> [ENTRIES PROVIDED]
----------
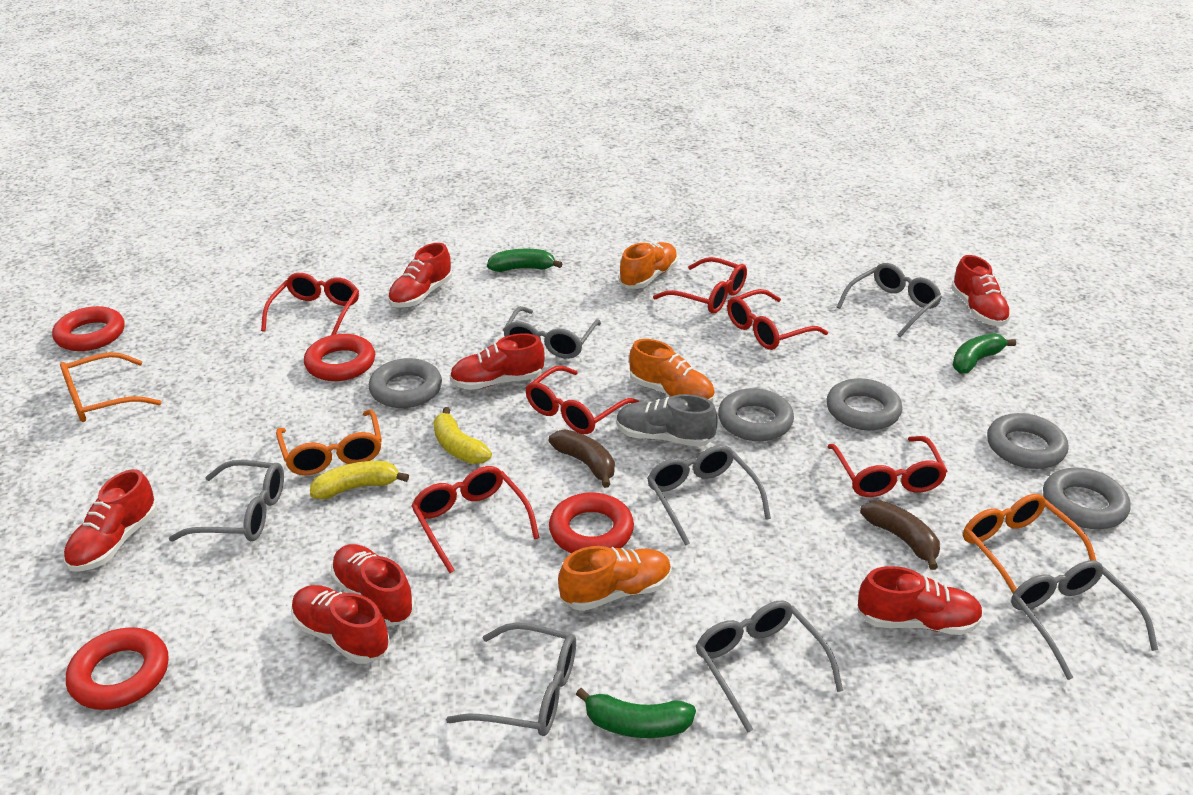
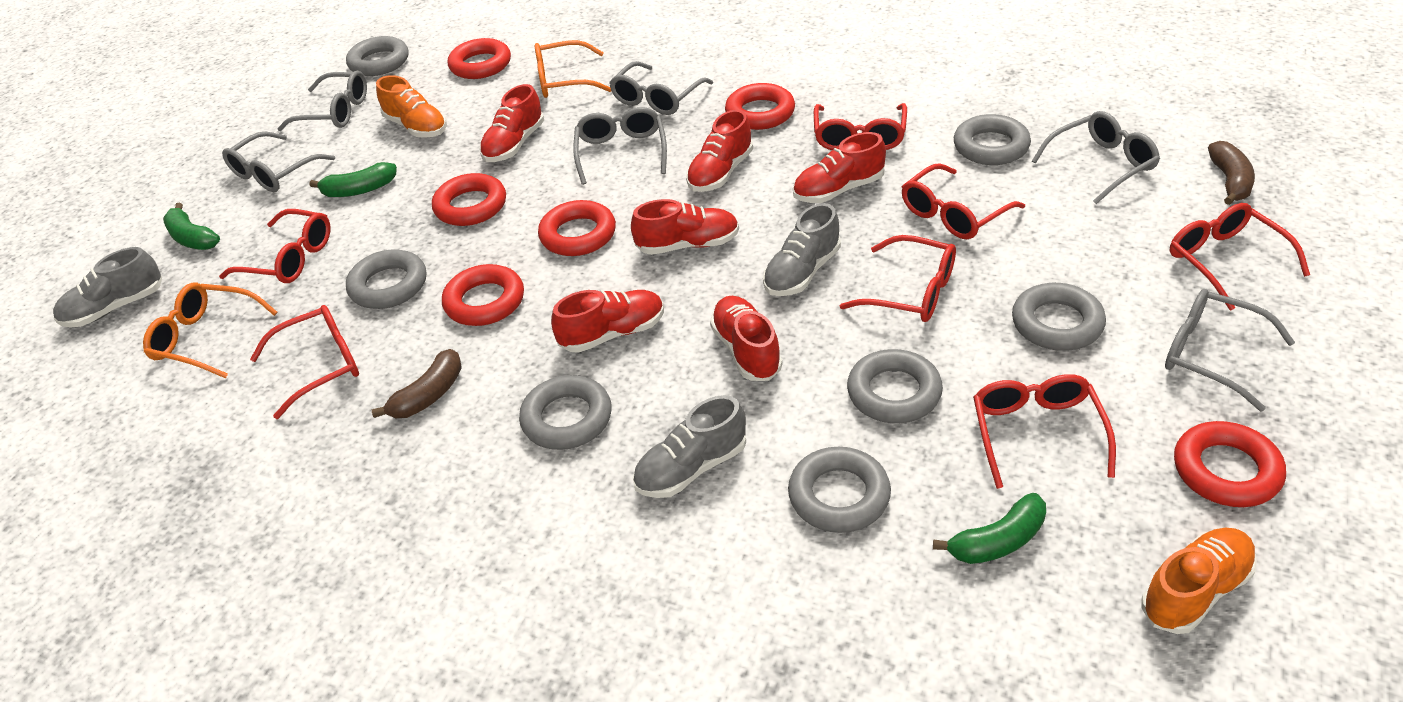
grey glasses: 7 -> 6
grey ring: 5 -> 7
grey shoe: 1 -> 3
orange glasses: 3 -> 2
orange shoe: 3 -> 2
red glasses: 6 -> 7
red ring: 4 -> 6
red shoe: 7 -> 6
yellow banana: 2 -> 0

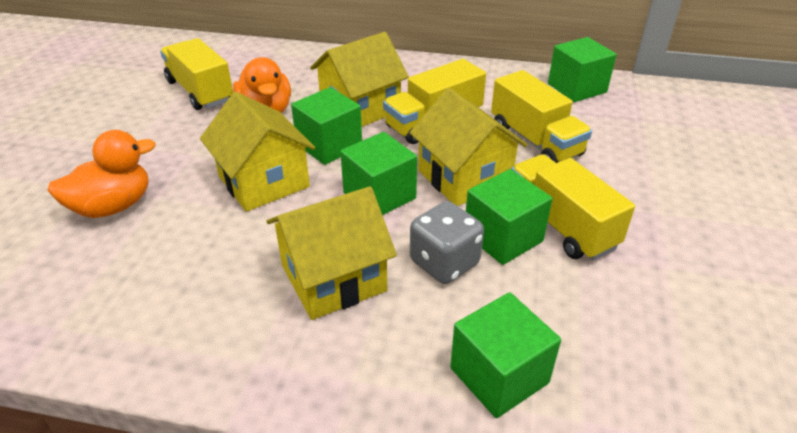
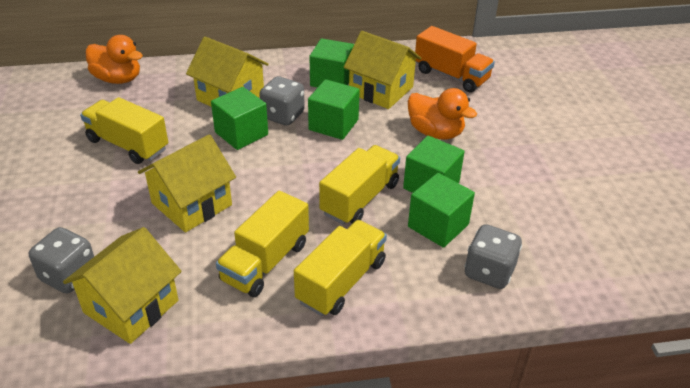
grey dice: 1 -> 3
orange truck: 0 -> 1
----------
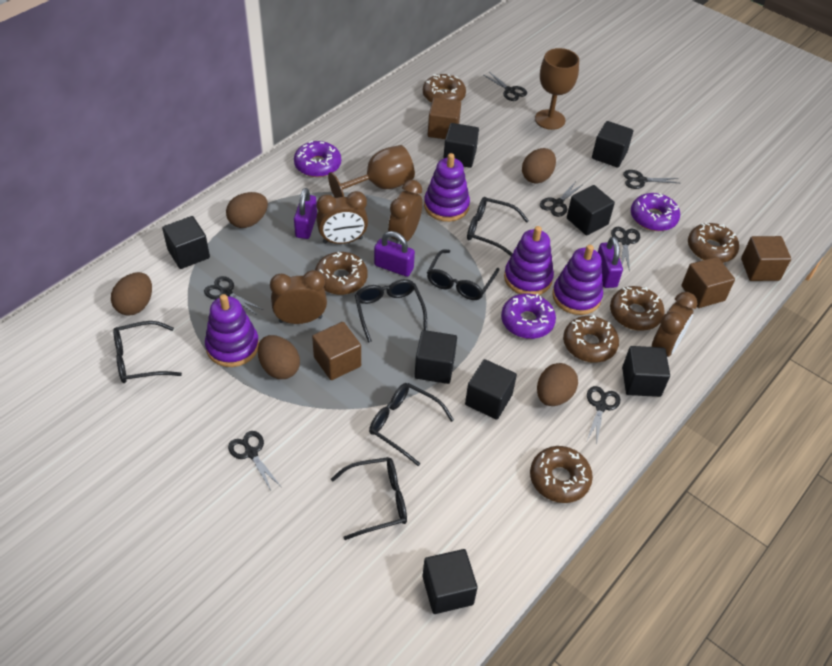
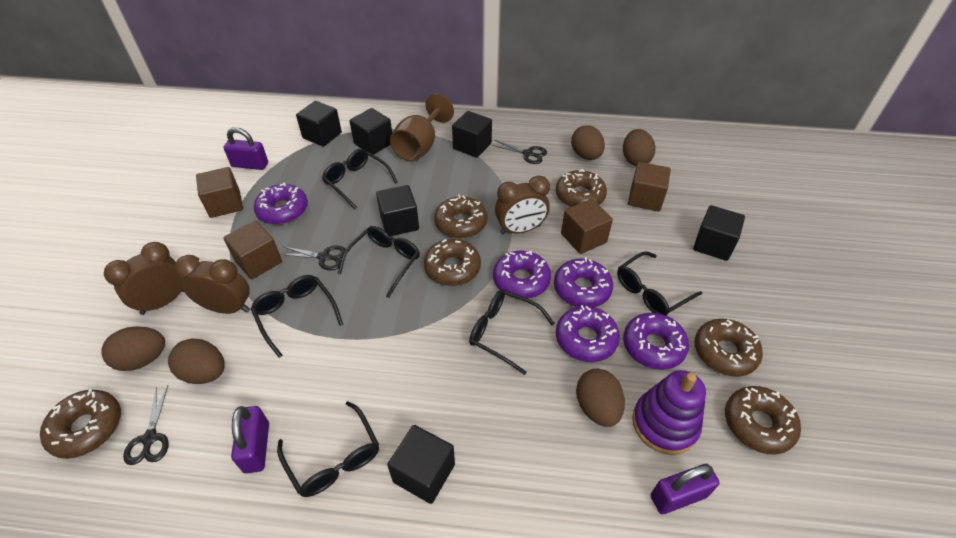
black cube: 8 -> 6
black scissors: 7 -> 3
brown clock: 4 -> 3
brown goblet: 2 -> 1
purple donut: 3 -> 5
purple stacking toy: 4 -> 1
----------
> [HOW TO COMPLETE THIS TASK]
Among the lines of the data, which ones contain the word "orange"? Show them.

> [COMPLETED TASK]
orange glasses: 3 -> 2
orange shoe: 3 -> 2
orange truck: 0 -> 1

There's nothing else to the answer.